__Task prompt__. All that should appear is the run of lines from the one containing "DHT3 pin DATA: D8 -> D2" through the end of the records, each repeated exactly.

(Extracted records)
-- Opening Marker --

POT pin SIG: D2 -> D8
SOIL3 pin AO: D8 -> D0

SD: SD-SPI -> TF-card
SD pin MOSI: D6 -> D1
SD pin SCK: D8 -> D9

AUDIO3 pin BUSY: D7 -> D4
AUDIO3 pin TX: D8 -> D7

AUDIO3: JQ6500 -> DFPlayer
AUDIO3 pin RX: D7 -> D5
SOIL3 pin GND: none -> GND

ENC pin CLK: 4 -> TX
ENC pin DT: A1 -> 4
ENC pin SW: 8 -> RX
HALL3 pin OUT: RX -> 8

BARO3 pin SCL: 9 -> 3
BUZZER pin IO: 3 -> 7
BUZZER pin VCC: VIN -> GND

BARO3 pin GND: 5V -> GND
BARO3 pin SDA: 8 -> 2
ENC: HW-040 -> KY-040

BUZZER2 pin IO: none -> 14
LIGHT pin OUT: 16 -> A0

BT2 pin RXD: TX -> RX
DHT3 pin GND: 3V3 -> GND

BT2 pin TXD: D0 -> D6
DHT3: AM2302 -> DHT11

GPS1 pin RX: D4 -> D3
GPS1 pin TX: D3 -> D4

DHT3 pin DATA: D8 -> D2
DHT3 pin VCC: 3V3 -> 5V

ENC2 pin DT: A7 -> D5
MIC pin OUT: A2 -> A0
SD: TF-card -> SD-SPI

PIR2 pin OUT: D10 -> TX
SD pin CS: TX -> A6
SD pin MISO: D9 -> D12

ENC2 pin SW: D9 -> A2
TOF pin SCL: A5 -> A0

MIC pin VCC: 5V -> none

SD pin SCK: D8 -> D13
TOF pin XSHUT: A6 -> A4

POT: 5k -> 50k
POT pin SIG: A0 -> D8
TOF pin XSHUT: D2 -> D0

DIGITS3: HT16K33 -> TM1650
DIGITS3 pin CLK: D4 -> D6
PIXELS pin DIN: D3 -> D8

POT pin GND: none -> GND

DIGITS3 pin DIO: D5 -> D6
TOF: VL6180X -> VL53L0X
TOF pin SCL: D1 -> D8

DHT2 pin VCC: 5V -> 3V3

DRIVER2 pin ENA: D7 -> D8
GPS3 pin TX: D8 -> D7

-- Closing Marker --

__Answer below__.
DHT3 pin DATA: D8 -> D2
DHT3 pin VCC: 3V3 -> 5V

ENC2 pin DT: A7 -> D5
MIC pin OUT: A2 -> A0
SD: TF-card -> SD-SPI

PIR2 pin OUT: D10 -> TX
SD pin CS: TX -> A6
SD pin MISO: D9 -> D12

ENC2 pin SW: D9 -> A2
TOF pin SCL: A5 -> A0

MIC pin VCC: 5V -> none

SD pin SCK: D8 -> D13
TOF pin XSHUT: A6 -> A4

POT: 5k -> 50k
POT pin SIG: A0 -> D8
TOF pin XSHUT: D2 -> D0

DIGITS3: HT16K33 -> TM1650
DIGITS3 pin CLK: D4 -> D6
PIXELS pin DIN: D3 -> D8

POT pin GND: none -> GND

DIGITS3 pin DIO: D5 -> D6
TOF: VL6180X -> VL53L0X
TOF pin SCL: D1 -> D8

DHT2 pin VCC: 5V -> 3V3

DRIVER2 pin ENA: D7 -> D8
GPS3 pin TX: D8 -> D7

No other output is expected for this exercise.